DESCRIPTION OF THE TASK: Stop at the line containing "BRIGHT YELLOW BEAKER": repeat exactly every line of the entries below from the first up to it, plus that line, with pictures omitted.

[Opening RECORDS TO USE section]

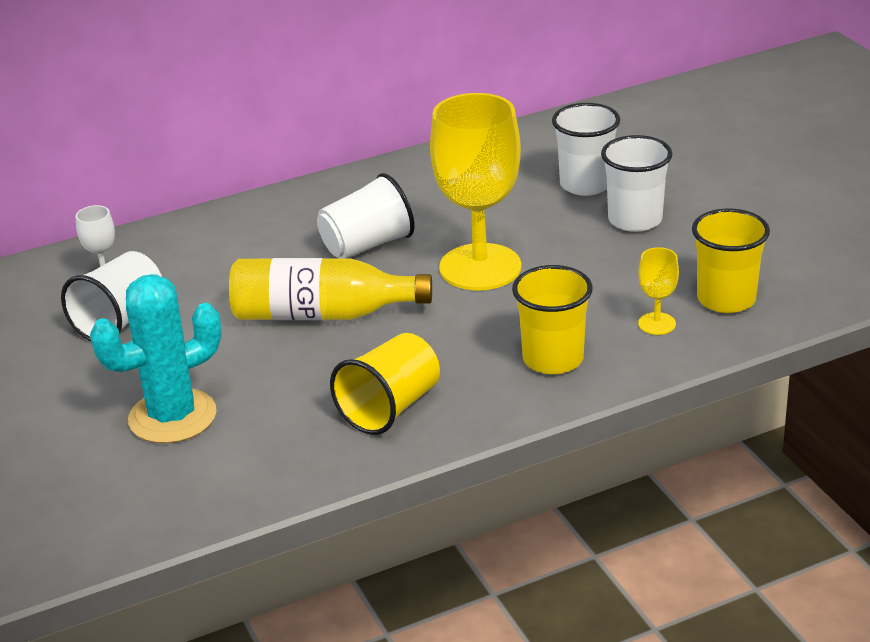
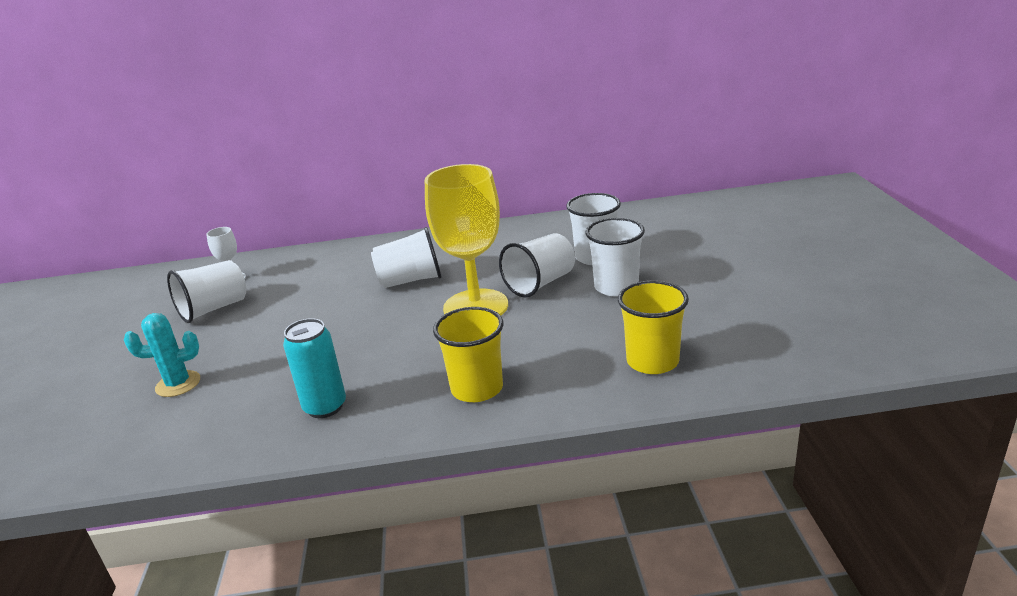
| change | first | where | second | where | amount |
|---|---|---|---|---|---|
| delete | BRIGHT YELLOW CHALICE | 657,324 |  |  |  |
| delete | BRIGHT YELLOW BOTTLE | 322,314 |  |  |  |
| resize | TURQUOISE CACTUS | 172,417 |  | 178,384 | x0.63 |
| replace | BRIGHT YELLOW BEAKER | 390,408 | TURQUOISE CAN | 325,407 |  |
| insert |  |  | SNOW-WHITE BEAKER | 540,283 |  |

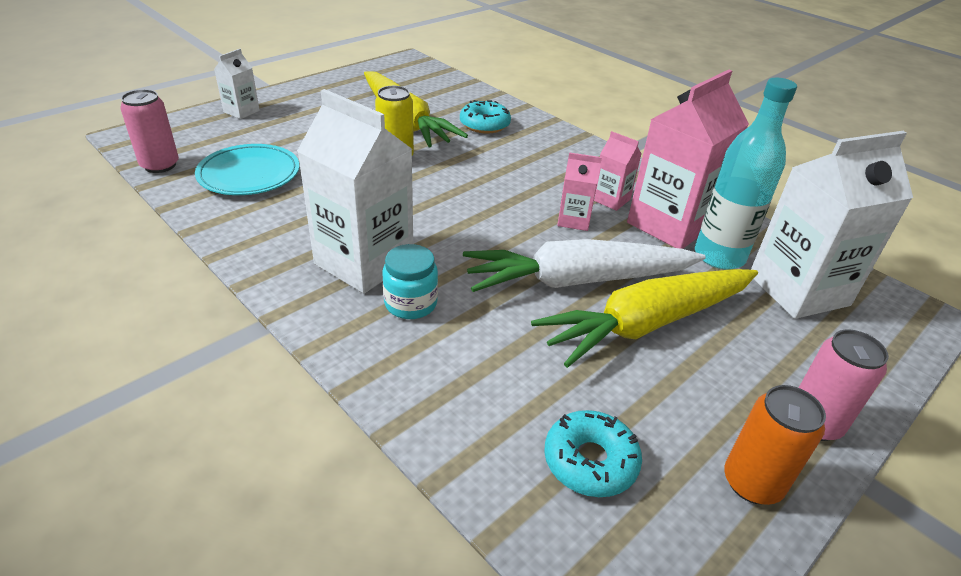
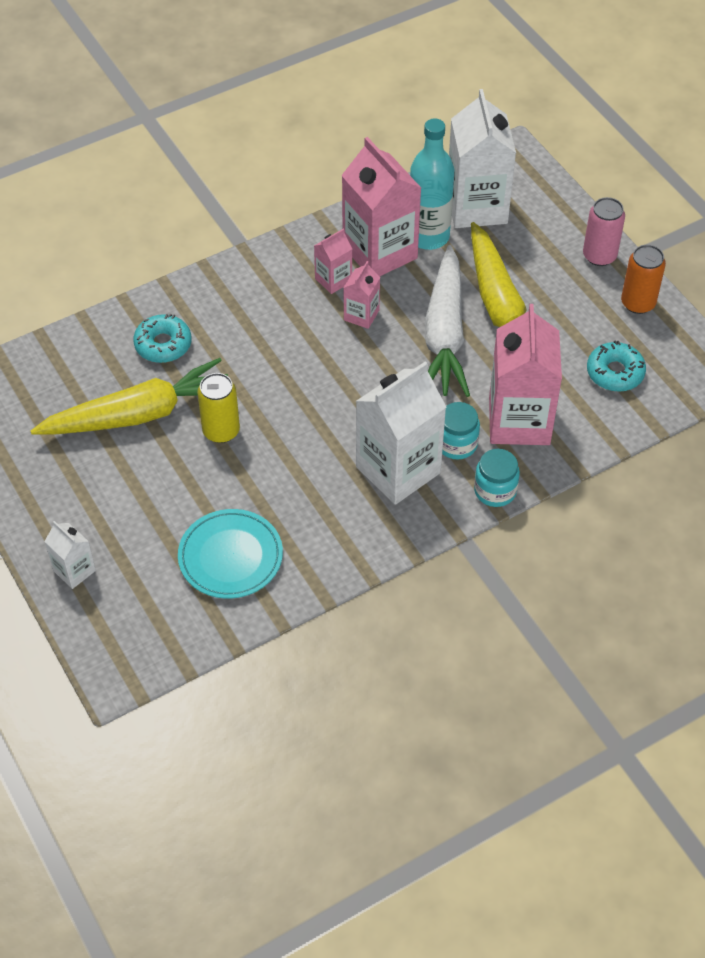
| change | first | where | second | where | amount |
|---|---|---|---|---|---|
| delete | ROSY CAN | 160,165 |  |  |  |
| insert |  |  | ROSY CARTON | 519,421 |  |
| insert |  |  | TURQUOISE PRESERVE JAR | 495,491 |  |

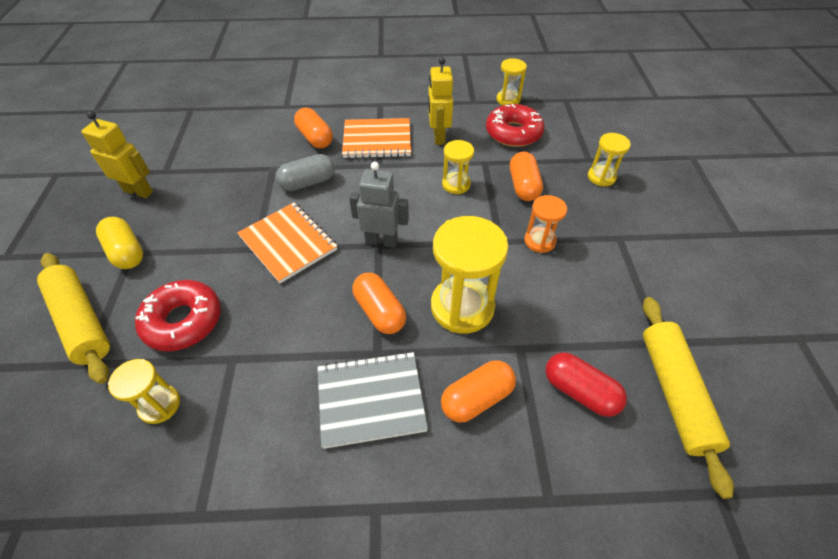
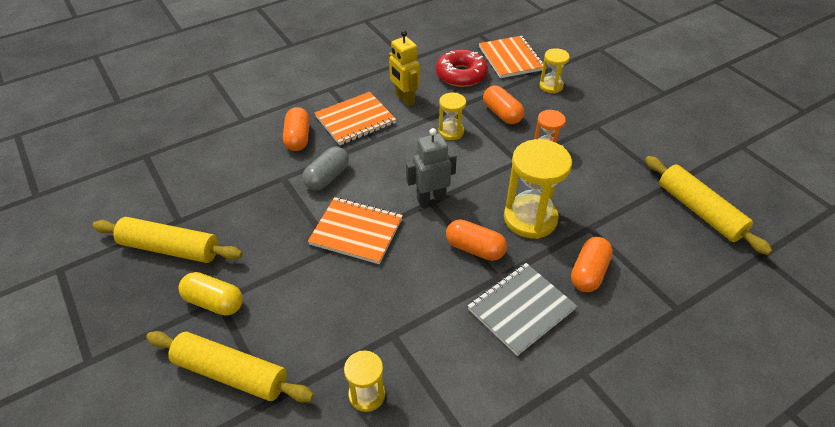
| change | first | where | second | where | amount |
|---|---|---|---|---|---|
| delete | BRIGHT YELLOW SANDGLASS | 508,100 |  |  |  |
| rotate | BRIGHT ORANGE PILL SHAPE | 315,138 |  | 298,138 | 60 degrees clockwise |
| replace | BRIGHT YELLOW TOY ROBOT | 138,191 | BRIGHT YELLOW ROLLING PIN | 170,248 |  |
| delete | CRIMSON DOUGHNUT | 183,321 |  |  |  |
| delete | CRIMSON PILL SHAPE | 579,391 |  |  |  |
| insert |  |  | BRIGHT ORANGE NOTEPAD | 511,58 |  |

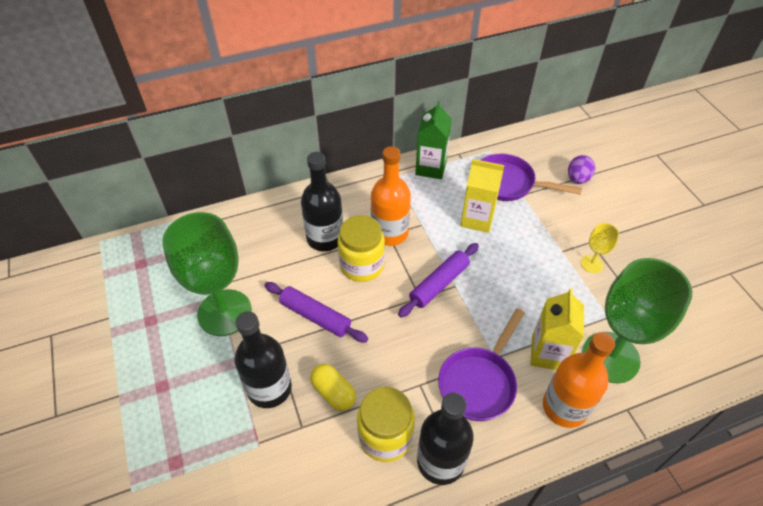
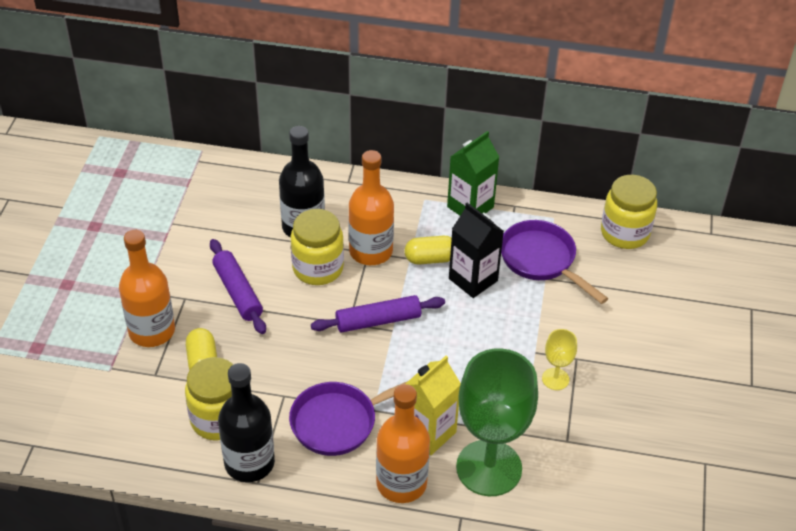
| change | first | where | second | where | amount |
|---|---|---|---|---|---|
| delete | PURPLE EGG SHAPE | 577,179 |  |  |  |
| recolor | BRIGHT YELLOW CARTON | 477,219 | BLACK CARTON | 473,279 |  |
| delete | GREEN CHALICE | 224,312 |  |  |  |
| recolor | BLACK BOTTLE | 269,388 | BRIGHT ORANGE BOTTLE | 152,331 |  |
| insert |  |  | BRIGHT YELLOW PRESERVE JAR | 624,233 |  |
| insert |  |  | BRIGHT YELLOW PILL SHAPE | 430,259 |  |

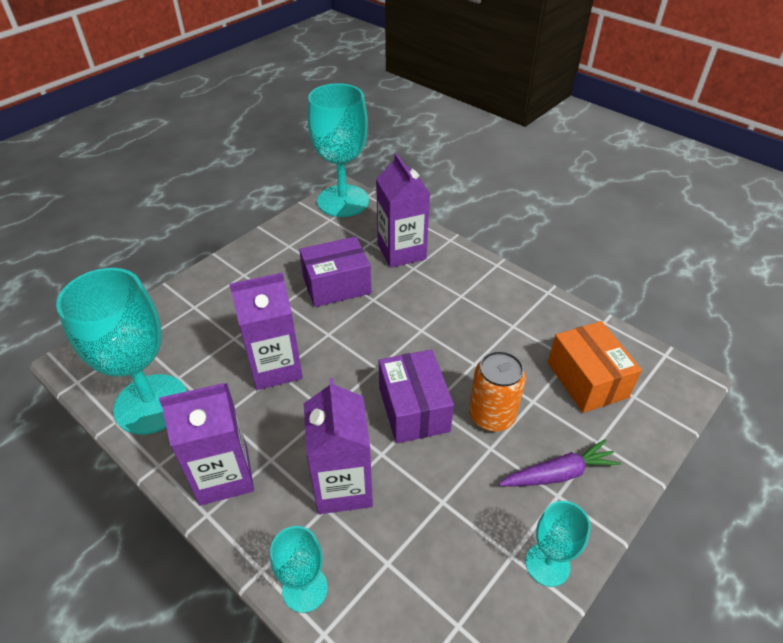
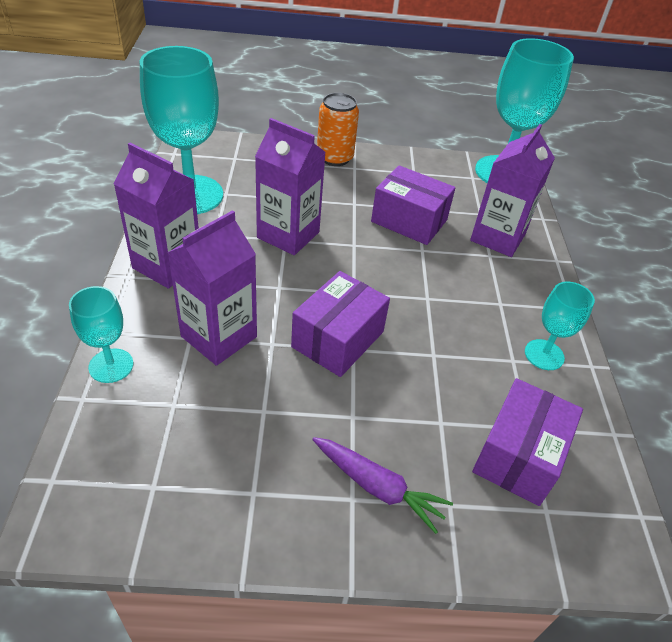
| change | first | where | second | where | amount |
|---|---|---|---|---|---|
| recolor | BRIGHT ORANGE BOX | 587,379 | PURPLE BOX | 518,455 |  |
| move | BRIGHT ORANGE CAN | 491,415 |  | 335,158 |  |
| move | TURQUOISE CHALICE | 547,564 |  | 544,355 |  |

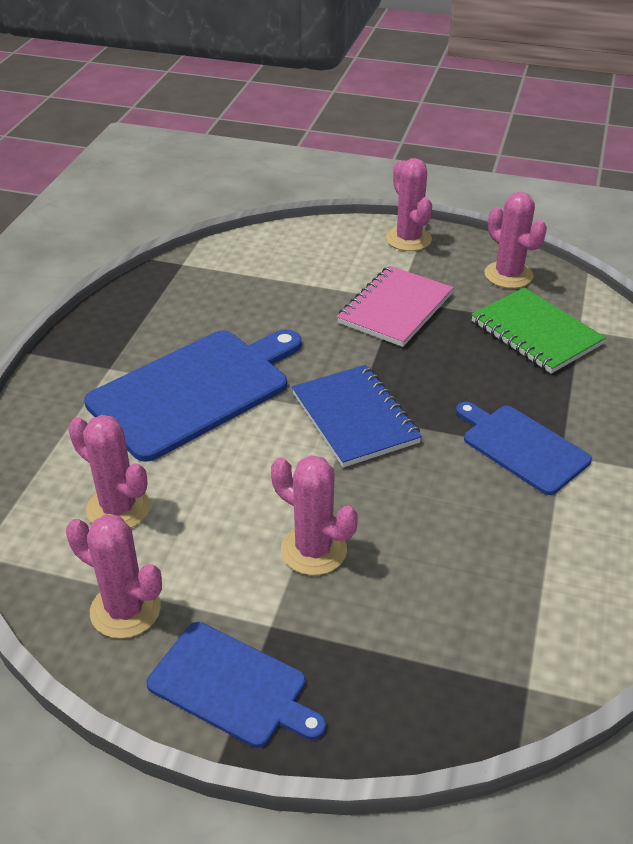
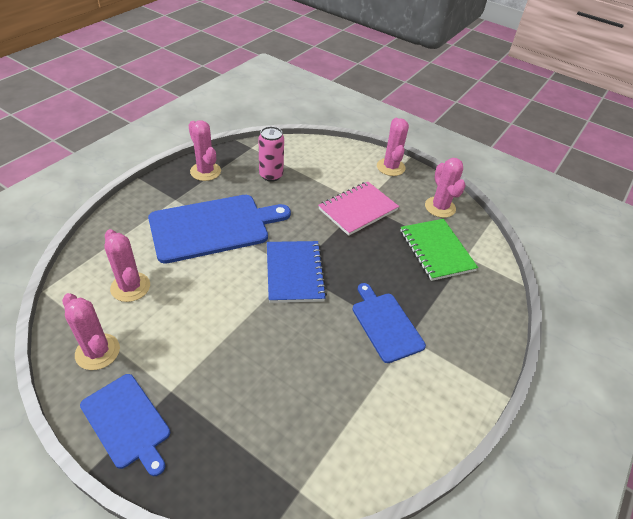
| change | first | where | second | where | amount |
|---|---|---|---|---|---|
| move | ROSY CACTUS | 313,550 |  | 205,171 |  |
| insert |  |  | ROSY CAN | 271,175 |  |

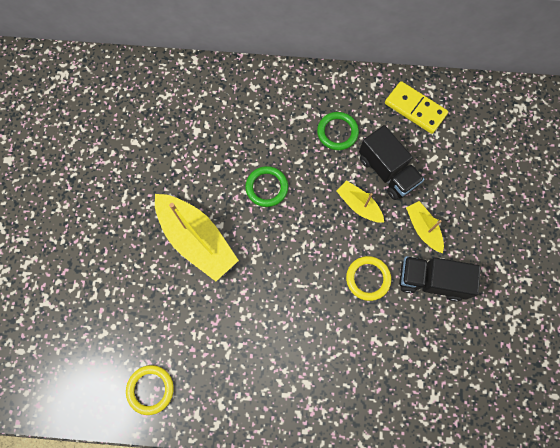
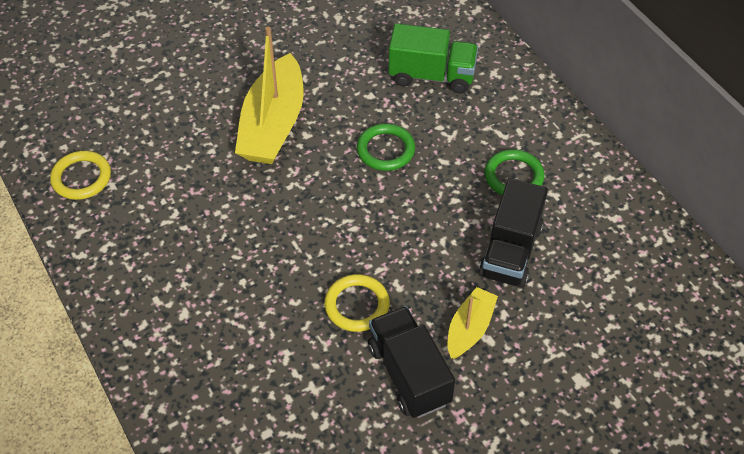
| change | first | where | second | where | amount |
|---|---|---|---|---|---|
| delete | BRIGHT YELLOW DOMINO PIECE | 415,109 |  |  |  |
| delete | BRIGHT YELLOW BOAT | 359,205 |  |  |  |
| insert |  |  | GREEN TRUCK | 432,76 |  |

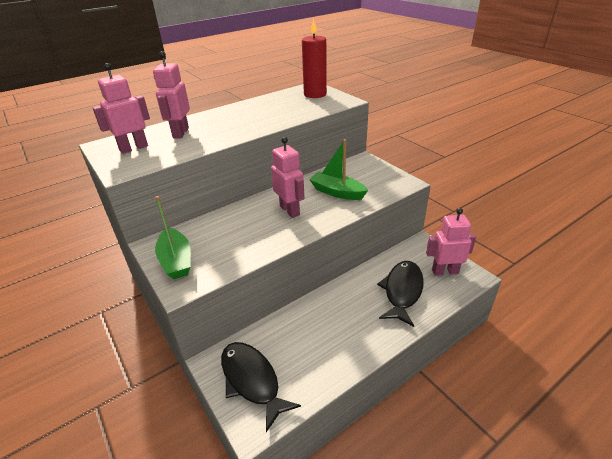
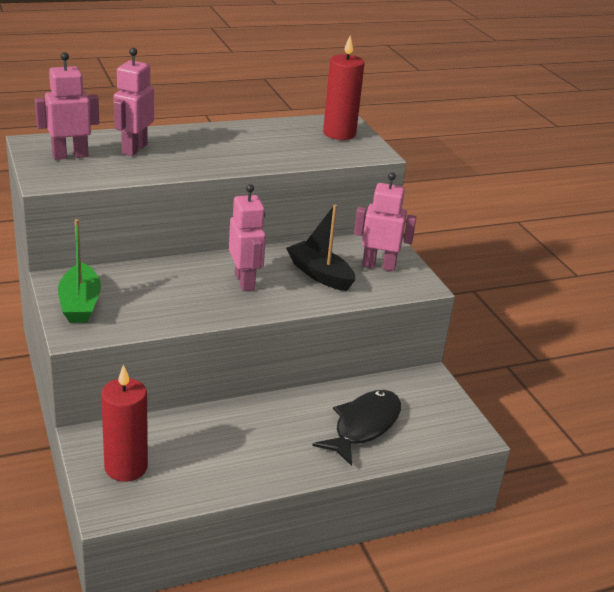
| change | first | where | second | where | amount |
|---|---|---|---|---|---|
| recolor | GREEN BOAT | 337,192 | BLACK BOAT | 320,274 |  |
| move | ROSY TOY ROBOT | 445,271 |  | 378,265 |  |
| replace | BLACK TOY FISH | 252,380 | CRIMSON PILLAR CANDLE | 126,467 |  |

[Closing RECORDS TO USE section]

YOUR SOLUTION:
| change | first | where | second | where | amount |
|---|---|---|---|---|---|
| delete | BRIGHT YELLOW CHALICE | 657,324 |  |  |  |
| delete | BRIGHT YELLOW BOTTLE | 322,314 |  |  |  |
| resize | TURQUOISE CACTUS | 172,417 |  | 178,384 | x0.63 |
| replace | BRIGHT YELLOW BEAKER | 390,408 | TURQUOISE CAN | 325,407 |  |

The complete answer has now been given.